Exercise instructions: For the word "AGND", state the number of lines in the data that contain it, and nothing else.

Exercise data:
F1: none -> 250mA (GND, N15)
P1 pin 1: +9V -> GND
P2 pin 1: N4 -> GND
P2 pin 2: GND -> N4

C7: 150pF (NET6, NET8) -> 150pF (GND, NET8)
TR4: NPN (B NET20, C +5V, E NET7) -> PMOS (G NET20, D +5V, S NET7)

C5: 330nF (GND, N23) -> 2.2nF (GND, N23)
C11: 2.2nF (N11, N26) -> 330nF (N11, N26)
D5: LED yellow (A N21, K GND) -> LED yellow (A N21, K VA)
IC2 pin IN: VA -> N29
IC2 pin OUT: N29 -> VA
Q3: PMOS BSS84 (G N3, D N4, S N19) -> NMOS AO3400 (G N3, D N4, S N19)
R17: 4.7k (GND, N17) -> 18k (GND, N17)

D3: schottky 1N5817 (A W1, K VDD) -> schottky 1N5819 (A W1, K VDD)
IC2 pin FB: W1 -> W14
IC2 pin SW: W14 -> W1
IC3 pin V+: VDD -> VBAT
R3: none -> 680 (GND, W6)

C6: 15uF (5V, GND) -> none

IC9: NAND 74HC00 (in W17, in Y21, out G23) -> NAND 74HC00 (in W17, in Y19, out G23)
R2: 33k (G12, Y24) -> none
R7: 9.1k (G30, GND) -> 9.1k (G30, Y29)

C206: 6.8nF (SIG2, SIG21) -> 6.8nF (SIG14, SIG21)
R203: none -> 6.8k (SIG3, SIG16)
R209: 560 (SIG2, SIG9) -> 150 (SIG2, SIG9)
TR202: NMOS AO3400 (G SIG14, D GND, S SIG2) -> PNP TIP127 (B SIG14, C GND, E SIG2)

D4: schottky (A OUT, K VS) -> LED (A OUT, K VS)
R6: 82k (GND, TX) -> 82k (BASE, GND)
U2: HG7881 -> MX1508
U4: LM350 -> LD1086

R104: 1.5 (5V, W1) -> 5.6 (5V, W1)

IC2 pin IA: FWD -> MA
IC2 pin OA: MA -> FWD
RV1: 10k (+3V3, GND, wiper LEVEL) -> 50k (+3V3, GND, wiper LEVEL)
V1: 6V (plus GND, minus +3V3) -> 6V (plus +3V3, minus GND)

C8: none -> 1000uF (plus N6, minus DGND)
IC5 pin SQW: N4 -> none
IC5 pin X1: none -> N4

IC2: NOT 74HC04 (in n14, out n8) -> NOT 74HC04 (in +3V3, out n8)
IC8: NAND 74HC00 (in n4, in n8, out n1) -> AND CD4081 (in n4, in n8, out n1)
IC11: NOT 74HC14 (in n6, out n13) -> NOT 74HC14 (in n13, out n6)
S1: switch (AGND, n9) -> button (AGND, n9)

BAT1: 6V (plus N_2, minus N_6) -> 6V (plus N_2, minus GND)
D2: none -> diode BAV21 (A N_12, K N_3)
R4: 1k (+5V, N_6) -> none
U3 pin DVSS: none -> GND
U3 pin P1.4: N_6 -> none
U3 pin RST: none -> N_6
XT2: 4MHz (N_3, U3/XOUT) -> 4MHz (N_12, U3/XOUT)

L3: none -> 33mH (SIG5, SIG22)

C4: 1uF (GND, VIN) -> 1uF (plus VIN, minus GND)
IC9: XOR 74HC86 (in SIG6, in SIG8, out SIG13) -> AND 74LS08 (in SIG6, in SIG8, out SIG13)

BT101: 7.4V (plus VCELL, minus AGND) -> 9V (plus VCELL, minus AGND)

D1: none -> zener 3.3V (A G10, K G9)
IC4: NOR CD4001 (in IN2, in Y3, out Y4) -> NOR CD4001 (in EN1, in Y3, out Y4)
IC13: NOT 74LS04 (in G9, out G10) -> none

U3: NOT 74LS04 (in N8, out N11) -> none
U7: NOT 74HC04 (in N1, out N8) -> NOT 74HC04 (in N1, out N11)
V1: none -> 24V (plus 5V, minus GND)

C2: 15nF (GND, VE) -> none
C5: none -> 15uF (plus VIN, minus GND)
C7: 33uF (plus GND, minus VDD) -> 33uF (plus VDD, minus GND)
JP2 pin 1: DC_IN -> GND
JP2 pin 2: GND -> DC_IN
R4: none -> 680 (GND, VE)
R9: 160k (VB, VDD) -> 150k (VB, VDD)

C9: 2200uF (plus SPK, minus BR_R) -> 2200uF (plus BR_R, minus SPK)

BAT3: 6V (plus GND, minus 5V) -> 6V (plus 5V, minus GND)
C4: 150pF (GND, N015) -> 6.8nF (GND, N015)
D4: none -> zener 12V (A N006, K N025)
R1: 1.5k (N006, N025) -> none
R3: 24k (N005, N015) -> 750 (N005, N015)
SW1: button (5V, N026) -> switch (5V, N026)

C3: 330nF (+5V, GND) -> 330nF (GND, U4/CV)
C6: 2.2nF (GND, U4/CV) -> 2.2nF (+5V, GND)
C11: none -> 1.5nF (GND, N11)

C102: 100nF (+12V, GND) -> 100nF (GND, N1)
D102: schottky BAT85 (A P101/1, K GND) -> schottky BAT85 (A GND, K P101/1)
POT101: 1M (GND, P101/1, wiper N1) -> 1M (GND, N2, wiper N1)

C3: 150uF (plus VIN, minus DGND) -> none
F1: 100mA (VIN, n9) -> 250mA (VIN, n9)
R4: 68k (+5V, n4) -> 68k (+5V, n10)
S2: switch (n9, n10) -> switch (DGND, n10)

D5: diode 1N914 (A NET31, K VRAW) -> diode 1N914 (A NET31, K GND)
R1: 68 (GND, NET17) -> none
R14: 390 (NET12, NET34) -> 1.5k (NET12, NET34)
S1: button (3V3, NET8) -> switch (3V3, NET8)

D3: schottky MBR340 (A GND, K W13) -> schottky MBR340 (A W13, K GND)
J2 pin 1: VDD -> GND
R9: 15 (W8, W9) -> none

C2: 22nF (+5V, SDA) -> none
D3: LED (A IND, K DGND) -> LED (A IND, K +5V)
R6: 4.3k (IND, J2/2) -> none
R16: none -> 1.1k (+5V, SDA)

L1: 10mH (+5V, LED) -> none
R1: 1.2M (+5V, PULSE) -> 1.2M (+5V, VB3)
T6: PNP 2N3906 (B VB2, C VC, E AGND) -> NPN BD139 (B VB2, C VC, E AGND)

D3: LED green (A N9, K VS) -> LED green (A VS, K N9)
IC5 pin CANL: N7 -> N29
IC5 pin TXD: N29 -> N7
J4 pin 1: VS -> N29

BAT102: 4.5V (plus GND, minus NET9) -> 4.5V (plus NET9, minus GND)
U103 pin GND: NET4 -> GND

Solved exercise: 3